> DATASET EXCERPTS
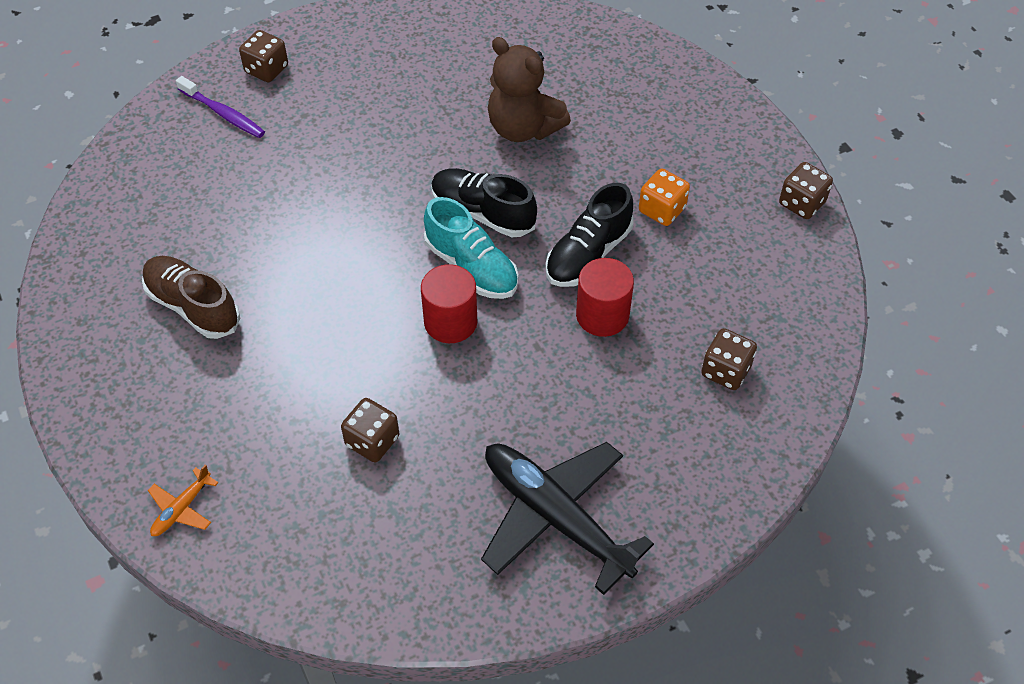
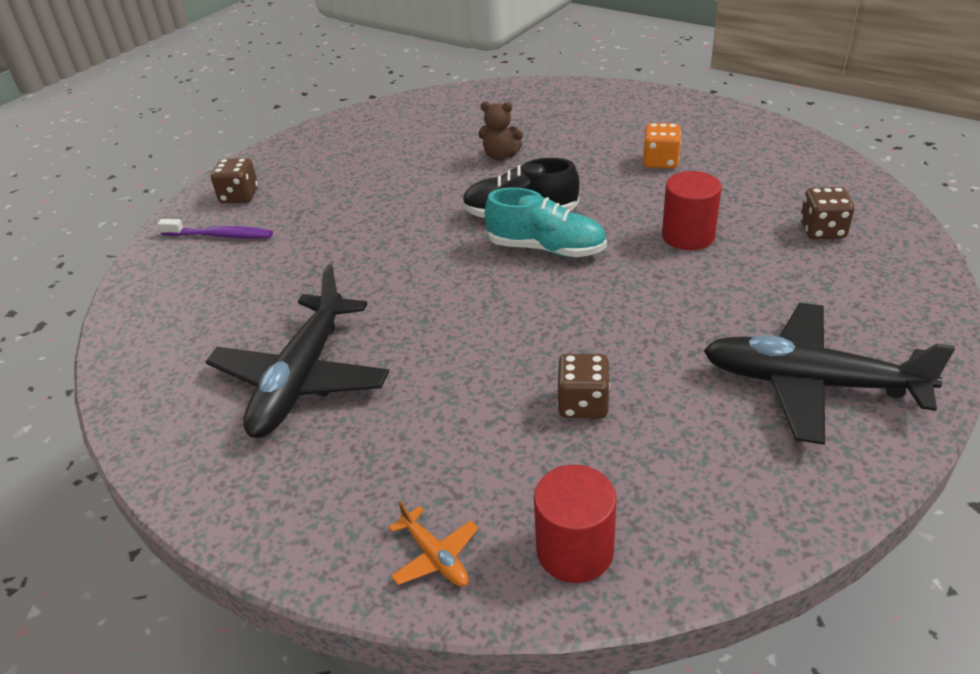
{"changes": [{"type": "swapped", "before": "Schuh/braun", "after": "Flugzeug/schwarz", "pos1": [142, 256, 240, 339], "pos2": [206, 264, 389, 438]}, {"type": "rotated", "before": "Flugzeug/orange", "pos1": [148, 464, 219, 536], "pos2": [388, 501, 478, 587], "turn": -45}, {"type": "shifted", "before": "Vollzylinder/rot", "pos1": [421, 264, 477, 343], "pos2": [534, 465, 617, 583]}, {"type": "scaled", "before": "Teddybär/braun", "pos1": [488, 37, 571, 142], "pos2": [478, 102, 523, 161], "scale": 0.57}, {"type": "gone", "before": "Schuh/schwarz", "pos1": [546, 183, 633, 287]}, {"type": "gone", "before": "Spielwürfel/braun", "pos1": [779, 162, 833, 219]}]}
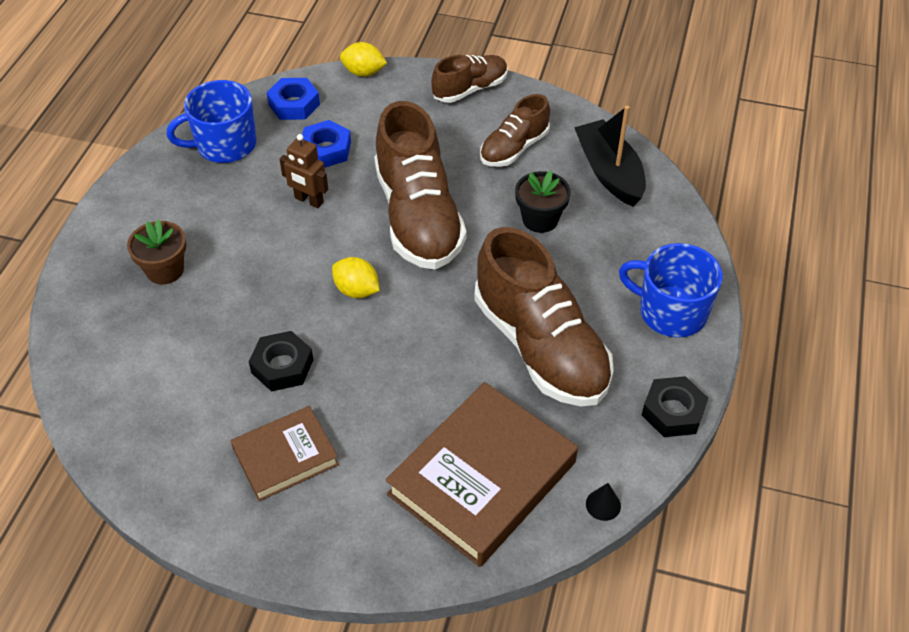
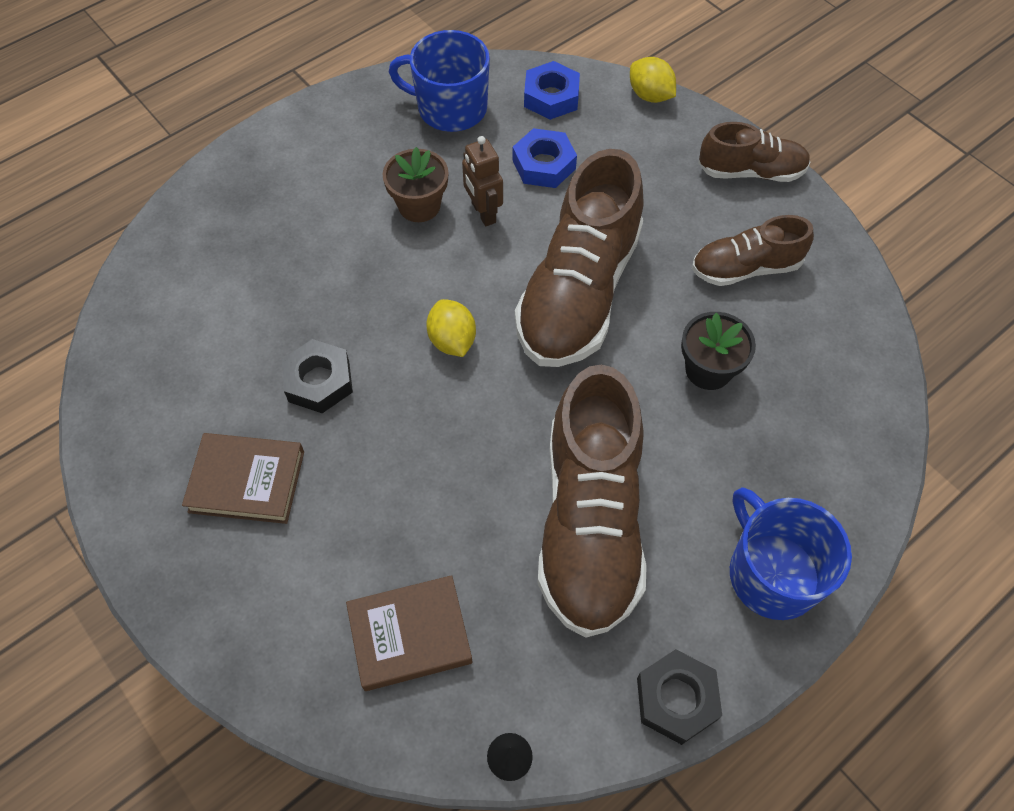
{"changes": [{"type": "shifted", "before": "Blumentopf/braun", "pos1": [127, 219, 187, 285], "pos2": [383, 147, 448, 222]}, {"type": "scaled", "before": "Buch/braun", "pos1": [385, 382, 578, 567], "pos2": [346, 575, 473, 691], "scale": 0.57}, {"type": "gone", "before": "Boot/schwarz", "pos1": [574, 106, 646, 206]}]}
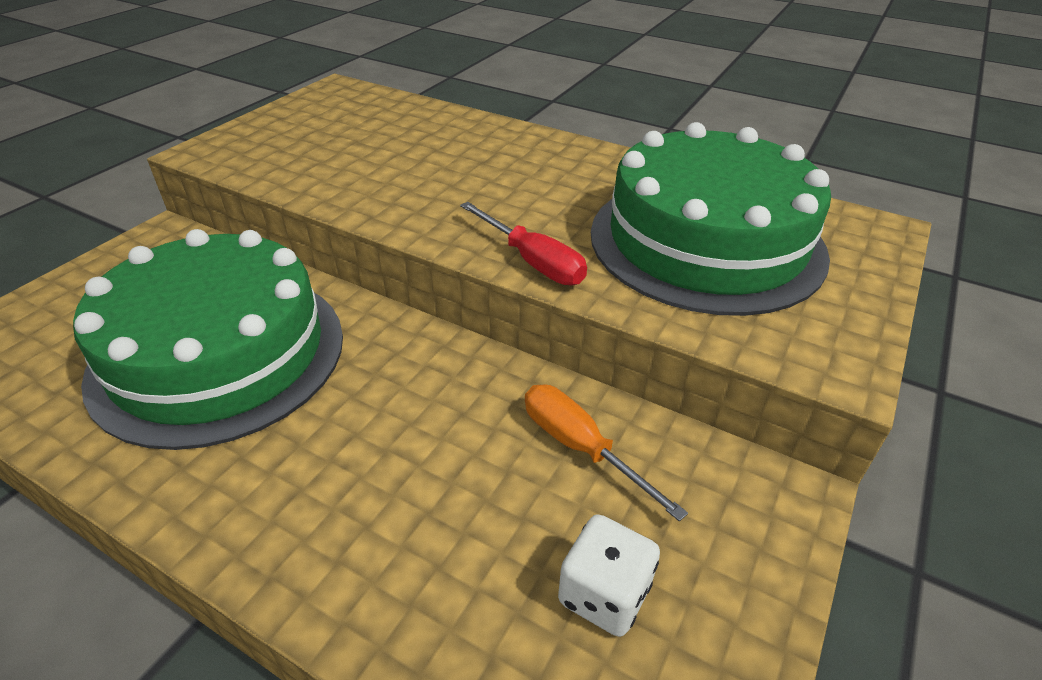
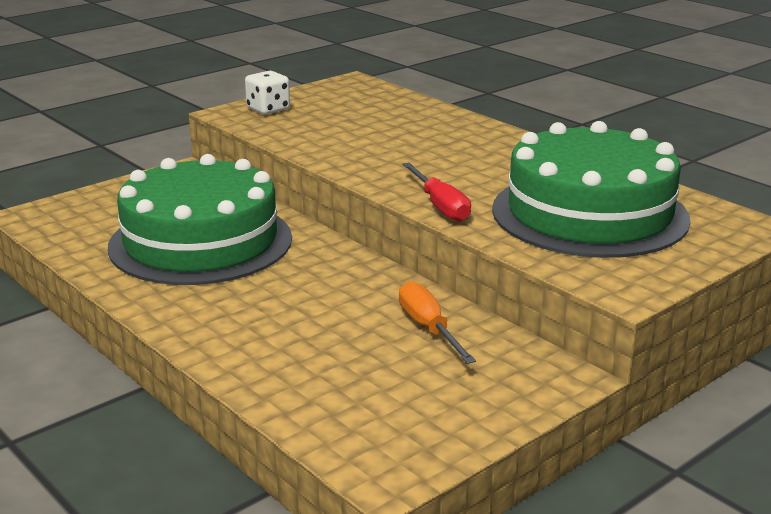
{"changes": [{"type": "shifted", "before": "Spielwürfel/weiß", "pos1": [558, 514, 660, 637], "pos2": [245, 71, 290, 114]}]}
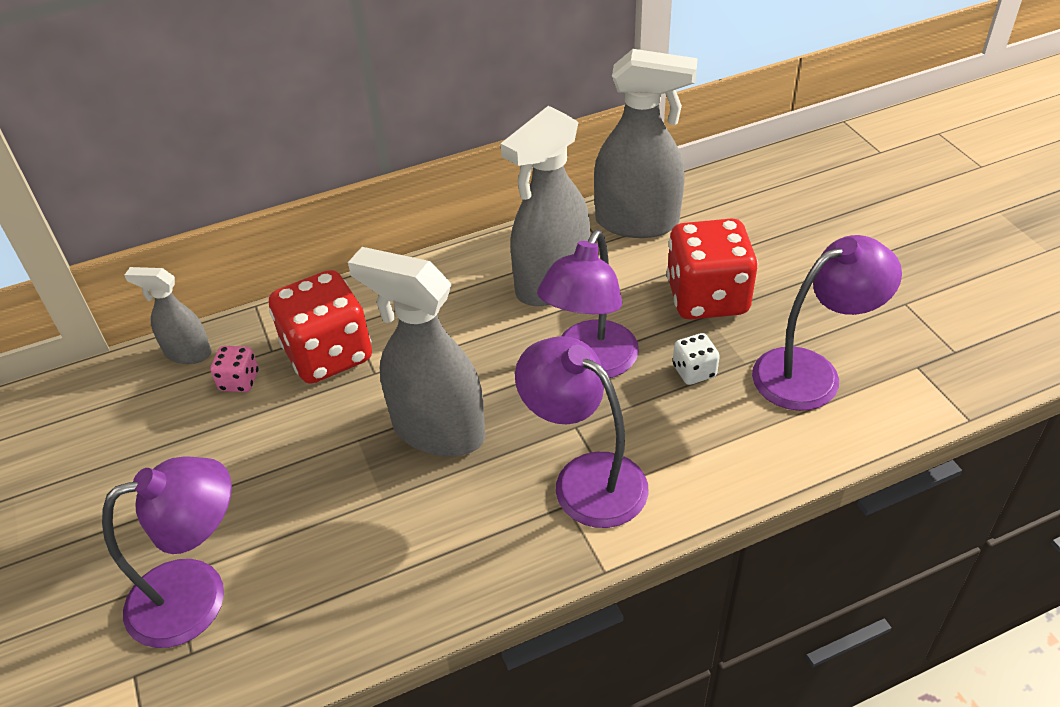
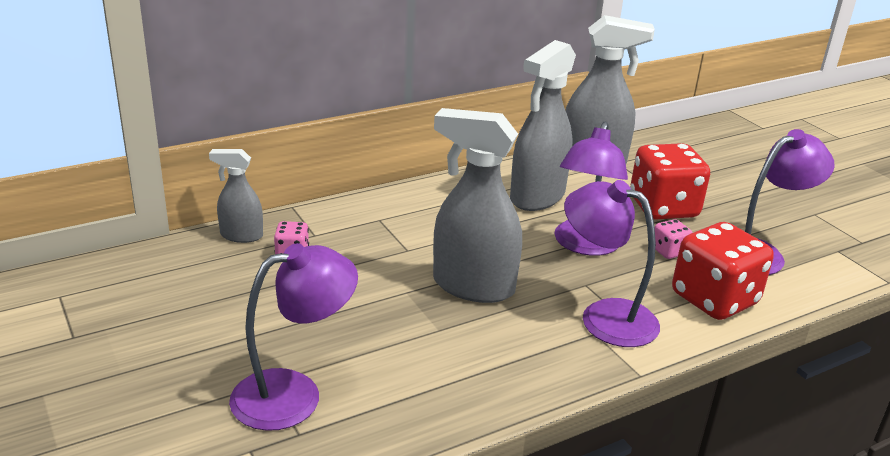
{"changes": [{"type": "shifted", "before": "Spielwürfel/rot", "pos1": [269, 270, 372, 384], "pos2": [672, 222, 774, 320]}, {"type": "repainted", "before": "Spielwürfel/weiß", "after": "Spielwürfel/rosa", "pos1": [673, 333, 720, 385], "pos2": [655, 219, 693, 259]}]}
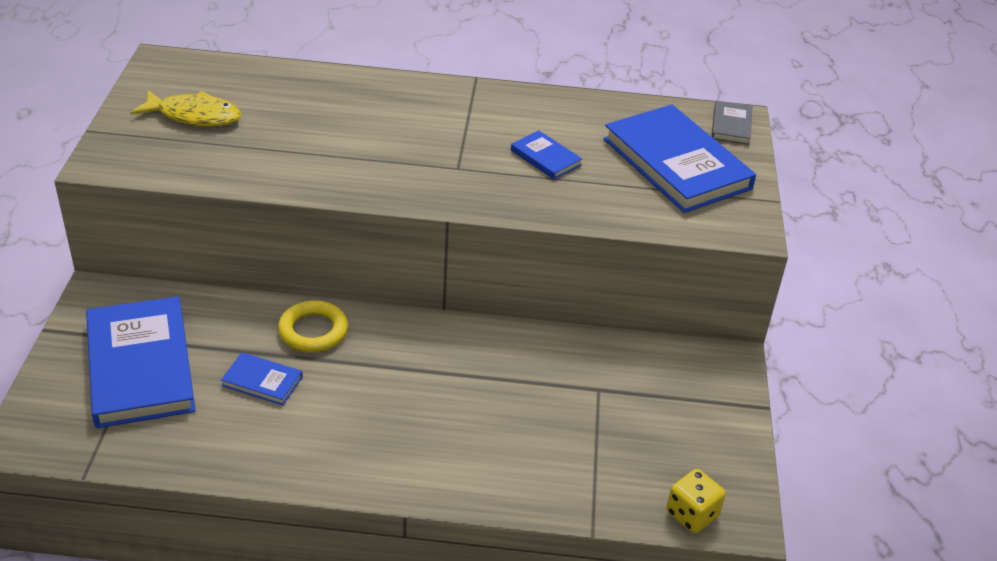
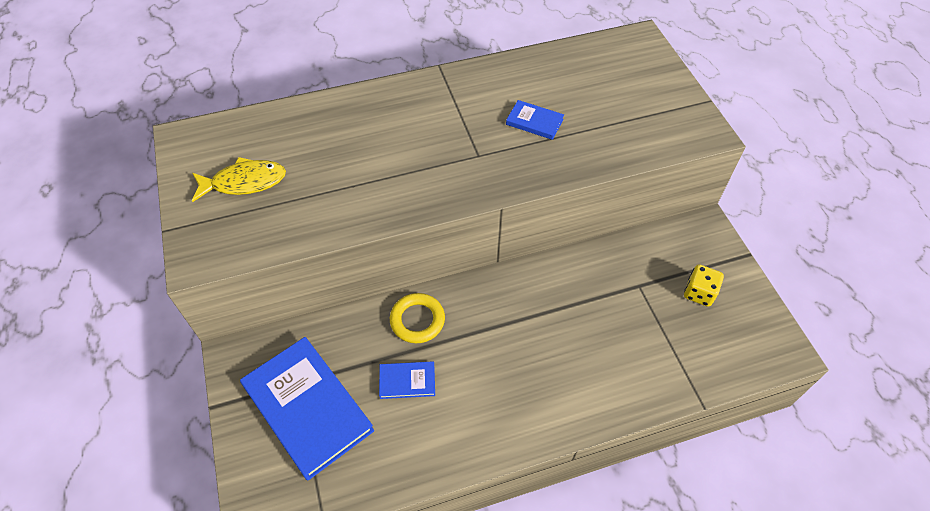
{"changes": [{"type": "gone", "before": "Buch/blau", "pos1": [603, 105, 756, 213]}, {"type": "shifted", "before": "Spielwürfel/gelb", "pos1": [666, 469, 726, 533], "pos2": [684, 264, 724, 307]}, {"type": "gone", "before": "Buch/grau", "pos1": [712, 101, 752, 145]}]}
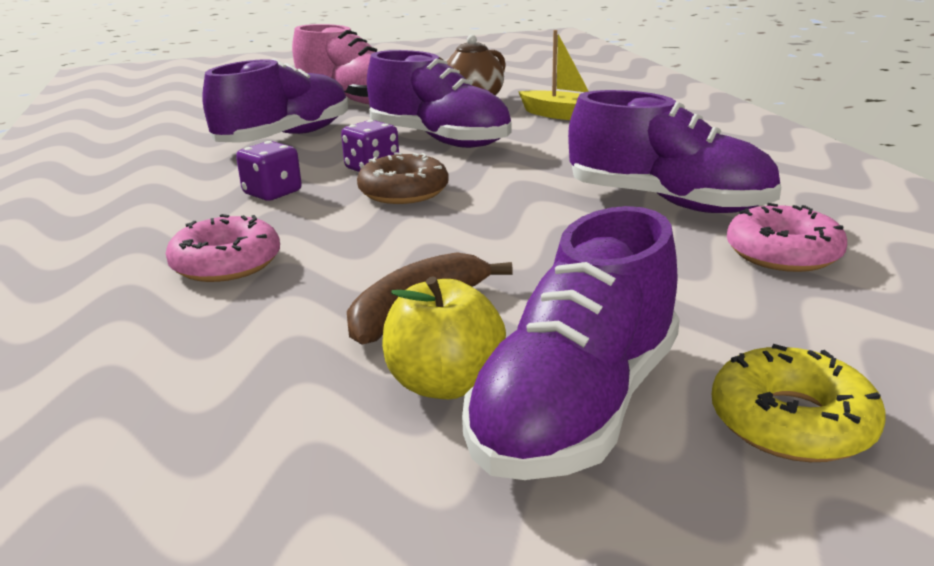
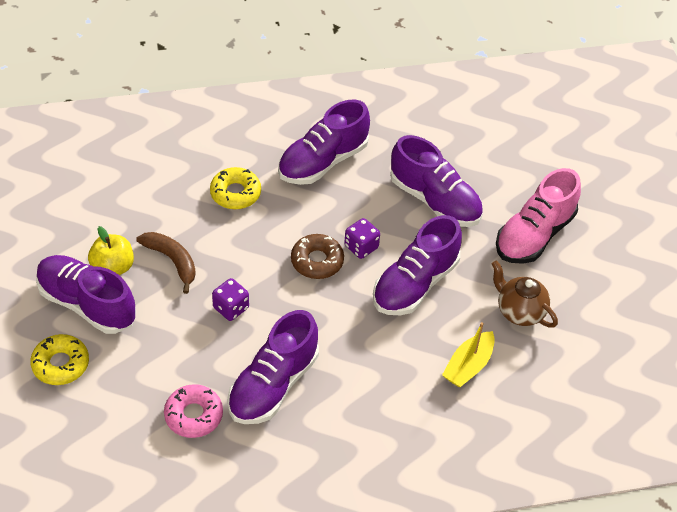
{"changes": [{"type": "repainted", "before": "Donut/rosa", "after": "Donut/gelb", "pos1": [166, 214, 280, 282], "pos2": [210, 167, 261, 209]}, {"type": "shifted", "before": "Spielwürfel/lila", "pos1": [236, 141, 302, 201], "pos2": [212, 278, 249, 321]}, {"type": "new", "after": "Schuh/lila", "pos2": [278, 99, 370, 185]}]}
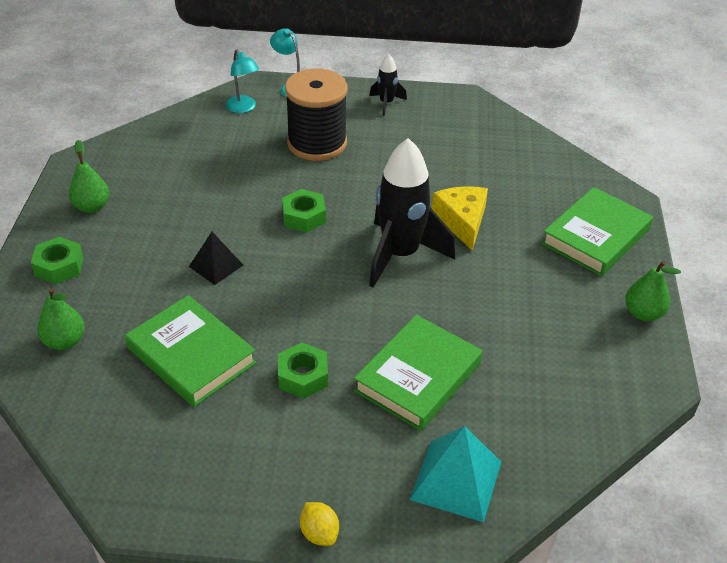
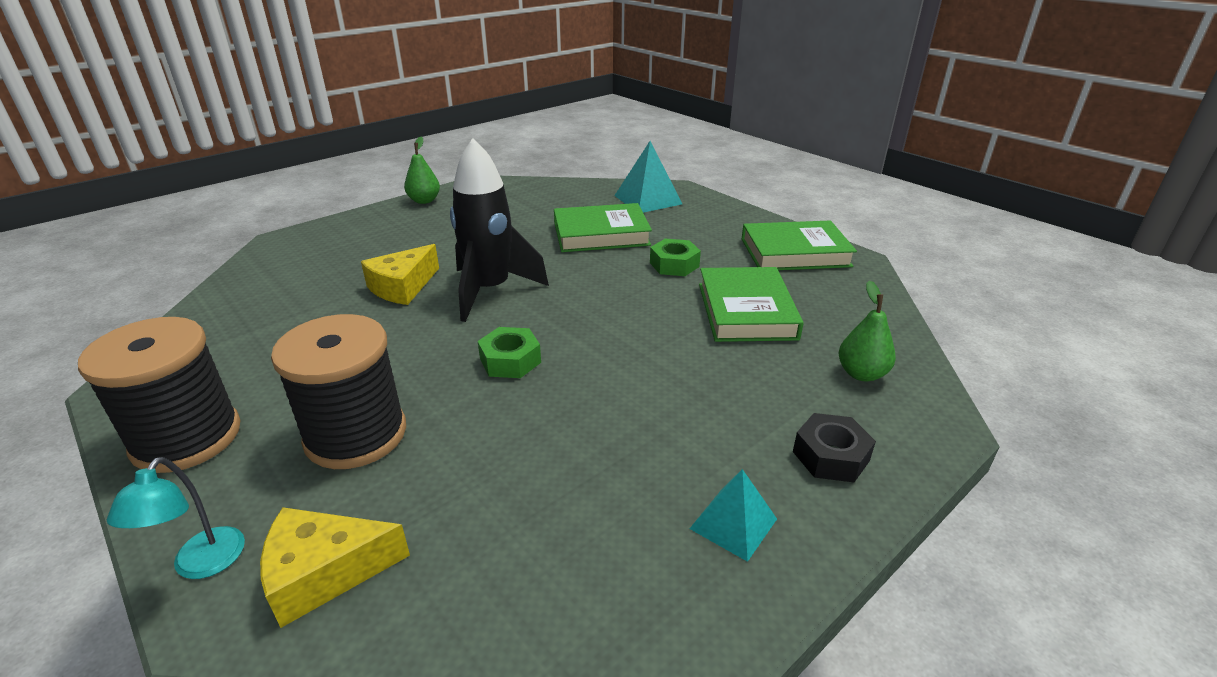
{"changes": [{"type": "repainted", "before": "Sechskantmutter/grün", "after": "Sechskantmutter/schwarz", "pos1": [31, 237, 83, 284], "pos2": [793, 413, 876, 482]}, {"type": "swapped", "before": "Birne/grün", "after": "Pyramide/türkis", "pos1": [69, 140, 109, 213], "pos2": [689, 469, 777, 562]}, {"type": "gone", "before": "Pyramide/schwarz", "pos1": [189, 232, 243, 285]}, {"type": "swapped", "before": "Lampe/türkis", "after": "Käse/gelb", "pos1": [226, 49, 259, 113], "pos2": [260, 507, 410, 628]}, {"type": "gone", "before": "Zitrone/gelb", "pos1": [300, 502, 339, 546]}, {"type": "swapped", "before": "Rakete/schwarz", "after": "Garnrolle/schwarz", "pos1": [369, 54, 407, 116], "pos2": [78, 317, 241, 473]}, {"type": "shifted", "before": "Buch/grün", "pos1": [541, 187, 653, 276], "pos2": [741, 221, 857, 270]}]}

> TASK PROMPT
Reproduce the whole of the data, word for word, and omit its pictures.

> OUTPUT
{"changes": [{"type": "swapped", "before": "Schuh/braun", "after": "Flugzeug/schwarz", "pos1": [142, 256, 240, 339], "pos2": [206, 264, 389, 438]}, {"type": "rotated", "before": "Flugzeug/orange", "pos1": [148, 464, 219, 536], "pos2": [388, 501, 478, 587], "turn": -45}, {"type": "shifted", "before": "Vollzylinder/rot", "pos1": [421, 264, 477, 343], "pos2": [534, 465, 617, 583]}, {"type": "scaled", "before": "Teddybär/braun", "pos1": [488, 37, 571, 142], "pos2": [478, 102, 523, 161], "scale": 0.57}, {"type": "gone", "before": "Schuh/schwarz", "pos1": [546, 183, 633, 287]}, {"type": "gone", "before": "Spielwürfel/braun", "pos1": [779, 162, 833, 219]}]}
{"changes": [{"type": "shifted", "before": "Blumentopf/braun", "pos1": [127, 219, 187, 285], "pos2": [383, 147, 448, 222]}, {"type": "scaled", "before": "Buch/braun", "pos1": [385, 382, 578, 567], "pos2": [346, 575, 473, 691], "scale": 0.57}, {"type": "gone", "before": "Boot/schwarz", "pos1": [574, 106, 646, 206]}]}
{"changes": [{"type": "shifted", "before": "Spielwürfel/weiß", "pos1": [558, 514, 660, 637], "pos2": [245, 71, 290, 114]}]}
{"changes": [{"type": "shifted", "before": "Spielwürfel/rot", "pos1": [269, 270, 372, 384], "pos2": [672, 222, 774, 320]}, {"type": "repainted", "before": "Spielwürfel/weiß", "after": "Spielwürfel/rosa", "pos1": [673, 333, 720, 385], "pos2": [655, 219, 693, 259]}]}
{"changes": [{"type": "gone", "before": "Buch/blau", "pos1": [603, 105, 756, 213]}, {"type": "shifted", "before": "Spielwürfel/gelb", "pos1": [666, 469, 726, 533], "pos2": [684, 264, 724, 307]}, {"type": "gone", "before": "Buch/grau", "pos1": [712, 101, 752, 145]}]}
{"changes": [{"type": "repainted", "before": "Donut/rosa", "after": "Donut/gelb", "pos1": [166, 214, 280, 282], "pos2": [210, 167, 261, 209]}, {"type": "shifted", "before": "Spielwürfel/lila", "pos1": [236, 141, 302, 201], "pos2": [212, 278, 249, 321]}, {"type": "new", "after": "Schuh/lila", "pos2": [278, 99, 370, 185]}]}
{"changes": [{"type": "repainted", "before": "Sechskantmutter/grün", "after": "Sechskantmutter/schwarz", "pos1": [31, 237, 83, 284], "pos2": [793, 413, 876, 482]}, {"type": "swapped", "before": "Birne/grün", "after": "Pyramide/türkis", "pos1": [69, 140, 109, 213], "pos2": [689, 469, 777, 562]}, {"type": "gone", "before": "Pyramide/schwarz", "pos1": [189, 232, 243, 285]}, {"type": "swapped", "before": "Lampe/türkis", "after": "Käse/gelb", "pos1": [226, 49, 259, 113], "pos2": [260, 507, 410, 628]}, {"type": "gone", "before": "Zitrone/gelb", "pos1": [300, 502, 339, 546]}, {"type": "swapped", "before": "Rakete/schwarz", "after": "Garnrolle/schwarz", "pos1": [369, 54, 407, 116], "pos2": [78, 317, 241, 473]}, {"type": "shifted", "before": "Buch/grün", "pos1": [541, 187, 653, 276], "pos2": [741, 221, 857, 270]}]}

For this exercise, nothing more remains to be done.